*** Source material ***

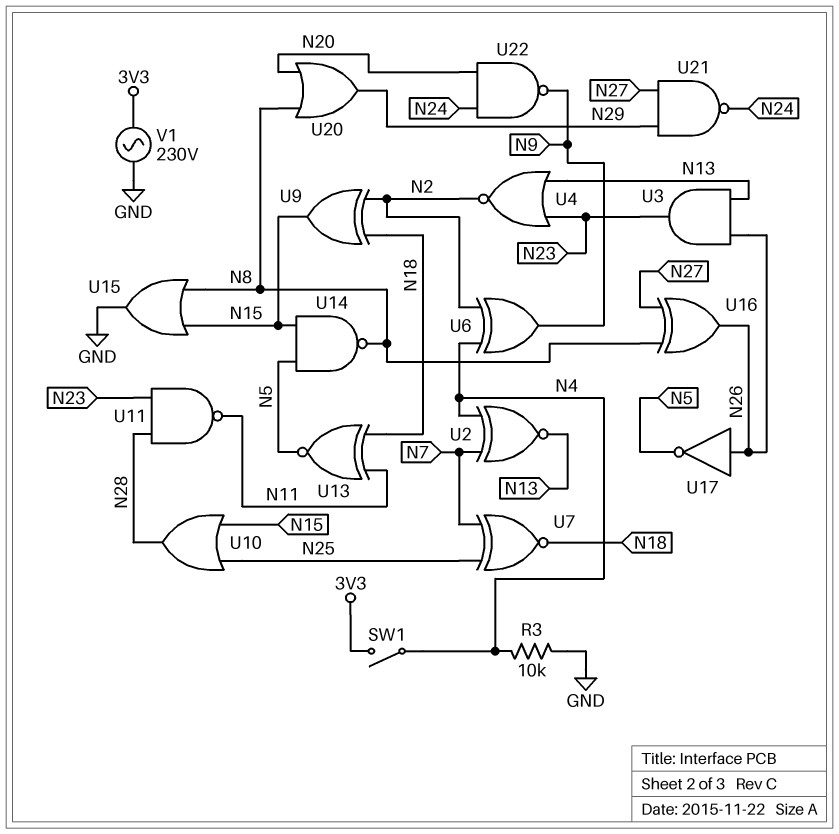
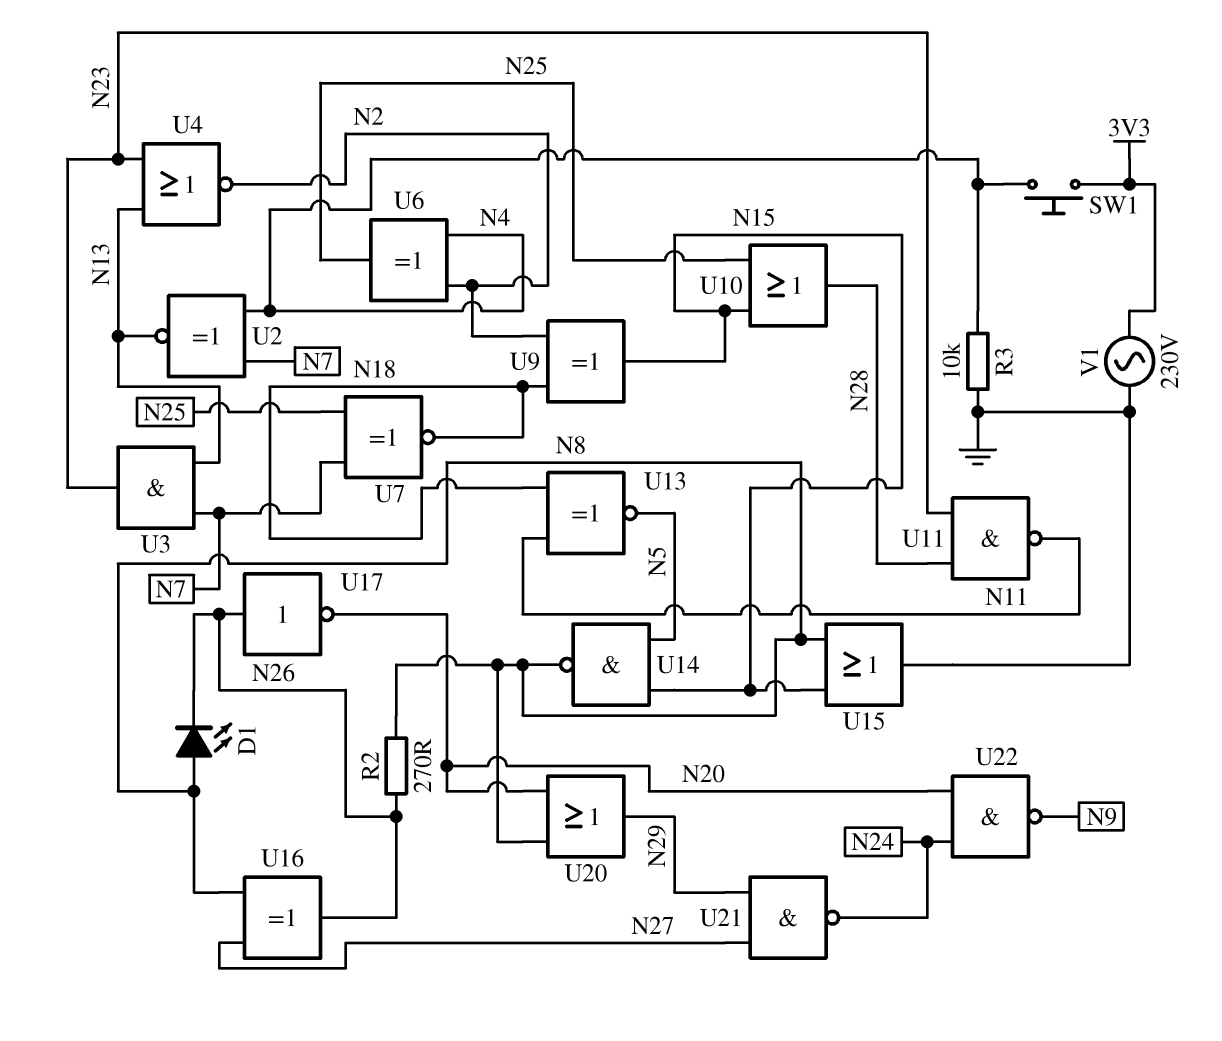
D1: none -> LED (A N8, K N26)
R2: none -> 270 (N8, N26)
SW1: switch (3V3, N4) -> button (3V3, N4)
U3: AND (in N13, in N26, out N23) -> AND (in N7, in N13, out N23)
U6: XOR (in N2, in N4, out N9) -> XOR (in N2, in N4, out N25)
U17: NOT (in N26, out N5) -> NOT (in N26, out N20)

***

Work required: In the listing above, count the lines that contain "none". Give the number and nothing else.

Result of the task: 2